---------- EXTRACTED INFORMATION ----------
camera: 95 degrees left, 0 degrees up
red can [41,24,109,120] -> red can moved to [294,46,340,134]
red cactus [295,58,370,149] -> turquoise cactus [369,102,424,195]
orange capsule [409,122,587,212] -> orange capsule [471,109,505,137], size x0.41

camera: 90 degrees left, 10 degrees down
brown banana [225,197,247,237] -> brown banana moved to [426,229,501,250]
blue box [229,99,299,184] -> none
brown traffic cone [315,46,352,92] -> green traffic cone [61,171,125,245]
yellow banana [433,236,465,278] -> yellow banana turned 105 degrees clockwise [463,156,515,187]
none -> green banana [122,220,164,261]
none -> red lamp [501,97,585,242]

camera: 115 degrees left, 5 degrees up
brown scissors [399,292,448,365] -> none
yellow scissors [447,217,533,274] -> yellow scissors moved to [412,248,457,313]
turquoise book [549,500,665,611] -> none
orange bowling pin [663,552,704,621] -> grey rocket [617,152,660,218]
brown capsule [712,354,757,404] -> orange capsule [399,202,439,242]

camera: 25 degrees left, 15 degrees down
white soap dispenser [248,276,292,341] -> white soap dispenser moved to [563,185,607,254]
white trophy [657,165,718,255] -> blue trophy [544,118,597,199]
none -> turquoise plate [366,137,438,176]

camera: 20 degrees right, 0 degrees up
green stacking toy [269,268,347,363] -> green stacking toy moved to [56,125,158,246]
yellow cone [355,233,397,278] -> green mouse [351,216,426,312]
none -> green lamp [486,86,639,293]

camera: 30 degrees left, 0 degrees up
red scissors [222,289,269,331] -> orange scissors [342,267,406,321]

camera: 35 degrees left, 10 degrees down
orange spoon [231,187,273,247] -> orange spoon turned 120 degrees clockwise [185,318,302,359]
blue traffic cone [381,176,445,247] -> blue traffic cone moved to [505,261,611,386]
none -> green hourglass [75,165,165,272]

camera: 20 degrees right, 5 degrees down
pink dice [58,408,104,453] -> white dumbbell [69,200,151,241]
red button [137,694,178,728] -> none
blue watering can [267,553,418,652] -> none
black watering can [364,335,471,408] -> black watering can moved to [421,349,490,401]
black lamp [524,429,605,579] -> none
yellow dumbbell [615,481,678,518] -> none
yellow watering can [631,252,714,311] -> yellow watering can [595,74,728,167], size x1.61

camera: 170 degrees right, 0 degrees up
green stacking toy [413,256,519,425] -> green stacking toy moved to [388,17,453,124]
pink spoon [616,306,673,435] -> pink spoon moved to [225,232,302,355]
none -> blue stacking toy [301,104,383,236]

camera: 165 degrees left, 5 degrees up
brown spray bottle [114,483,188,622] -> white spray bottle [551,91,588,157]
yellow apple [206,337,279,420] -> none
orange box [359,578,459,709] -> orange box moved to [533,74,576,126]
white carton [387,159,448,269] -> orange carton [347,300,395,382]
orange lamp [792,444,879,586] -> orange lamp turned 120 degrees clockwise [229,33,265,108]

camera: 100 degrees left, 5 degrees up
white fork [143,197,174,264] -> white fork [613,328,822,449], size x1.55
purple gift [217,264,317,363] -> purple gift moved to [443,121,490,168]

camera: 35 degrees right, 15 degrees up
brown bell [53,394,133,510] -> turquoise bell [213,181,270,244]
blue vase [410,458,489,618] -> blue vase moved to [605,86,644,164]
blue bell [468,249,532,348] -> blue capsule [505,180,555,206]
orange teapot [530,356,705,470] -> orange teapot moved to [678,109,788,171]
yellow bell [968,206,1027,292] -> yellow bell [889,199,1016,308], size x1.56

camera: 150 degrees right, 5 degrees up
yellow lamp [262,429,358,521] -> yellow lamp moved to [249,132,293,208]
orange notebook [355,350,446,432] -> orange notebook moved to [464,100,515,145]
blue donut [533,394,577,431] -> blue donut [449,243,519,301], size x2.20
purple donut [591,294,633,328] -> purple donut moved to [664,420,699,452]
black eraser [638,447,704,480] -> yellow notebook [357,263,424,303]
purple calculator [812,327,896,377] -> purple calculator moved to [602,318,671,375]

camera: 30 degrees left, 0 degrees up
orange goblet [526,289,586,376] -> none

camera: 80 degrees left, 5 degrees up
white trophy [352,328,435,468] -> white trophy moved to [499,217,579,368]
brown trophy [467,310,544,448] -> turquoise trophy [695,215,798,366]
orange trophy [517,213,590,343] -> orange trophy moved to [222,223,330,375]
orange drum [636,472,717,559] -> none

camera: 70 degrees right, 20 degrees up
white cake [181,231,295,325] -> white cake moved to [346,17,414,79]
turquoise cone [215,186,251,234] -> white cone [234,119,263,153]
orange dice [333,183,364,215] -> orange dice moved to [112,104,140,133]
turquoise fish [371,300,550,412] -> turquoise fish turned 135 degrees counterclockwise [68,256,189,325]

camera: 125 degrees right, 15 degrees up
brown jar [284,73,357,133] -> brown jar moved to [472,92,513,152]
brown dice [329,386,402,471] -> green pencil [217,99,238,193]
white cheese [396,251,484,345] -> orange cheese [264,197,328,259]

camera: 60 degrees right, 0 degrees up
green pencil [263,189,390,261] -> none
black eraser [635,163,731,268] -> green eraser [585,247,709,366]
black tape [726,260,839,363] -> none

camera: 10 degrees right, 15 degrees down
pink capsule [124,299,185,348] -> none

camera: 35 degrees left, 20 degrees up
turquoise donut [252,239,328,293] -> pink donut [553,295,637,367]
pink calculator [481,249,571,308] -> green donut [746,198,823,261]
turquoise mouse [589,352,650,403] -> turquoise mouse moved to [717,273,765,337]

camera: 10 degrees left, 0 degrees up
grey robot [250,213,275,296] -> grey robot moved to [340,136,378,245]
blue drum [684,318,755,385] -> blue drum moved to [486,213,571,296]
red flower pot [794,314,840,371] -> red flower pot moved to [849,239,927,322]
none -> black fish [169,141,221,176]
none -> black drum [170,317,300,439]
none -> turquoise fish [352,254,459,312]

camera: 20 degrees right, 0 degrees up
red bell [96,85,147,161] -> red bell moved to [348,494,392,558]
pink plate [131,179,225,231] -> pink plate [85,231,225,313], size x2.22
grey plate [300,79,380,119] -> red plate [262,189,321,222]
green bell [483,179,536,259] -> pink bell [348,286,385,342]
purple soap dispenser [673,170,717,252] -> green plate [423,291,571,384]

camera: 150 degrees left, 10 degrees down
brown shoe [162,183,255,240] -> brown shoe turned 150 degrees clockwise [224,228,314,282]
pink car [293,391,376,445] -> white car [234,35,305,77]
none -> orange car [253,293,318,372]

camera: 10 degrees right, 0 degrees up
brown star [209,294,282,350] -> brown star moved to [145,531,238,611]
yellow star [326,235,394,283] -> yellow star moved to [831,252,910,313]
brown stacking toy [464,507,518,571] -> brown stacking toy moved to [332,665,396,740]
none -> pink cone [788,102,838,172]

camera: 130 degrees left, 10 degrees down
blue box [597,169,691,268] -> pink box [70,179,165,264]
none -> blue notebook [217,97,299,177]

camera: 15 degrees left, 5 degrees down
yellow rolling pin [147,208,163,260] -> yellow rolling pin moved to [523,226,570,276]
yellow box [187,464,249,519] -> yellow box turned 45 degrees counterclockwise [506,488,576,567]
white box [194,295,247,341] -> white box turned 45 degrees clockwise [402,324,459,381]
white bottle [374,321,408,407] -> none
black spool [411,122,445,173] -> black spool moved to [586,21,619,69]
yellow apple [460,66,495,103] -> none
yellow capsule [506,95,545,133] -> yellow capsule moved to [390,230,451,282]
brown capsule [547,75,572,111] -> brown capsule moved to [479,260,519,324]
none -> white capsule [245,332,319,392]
----------
PROBLEM = Write out only the lines that run from the line containing "black eraser [635,163,731,268]" through the line containing "camera: 35 degrees left, 20 degrees up", both included, exactly as they appear above.

WRITTEN RESPONSE =
black eraser [635,163,731,268] -> green eraser [585,247,709,366]
black tape [726,260,839,363] -> none

camera: 10 degrees right, 15 degrees down
pink capsule [124,299,185,348] -> none

camera: 35 degrees left, 20 degrees up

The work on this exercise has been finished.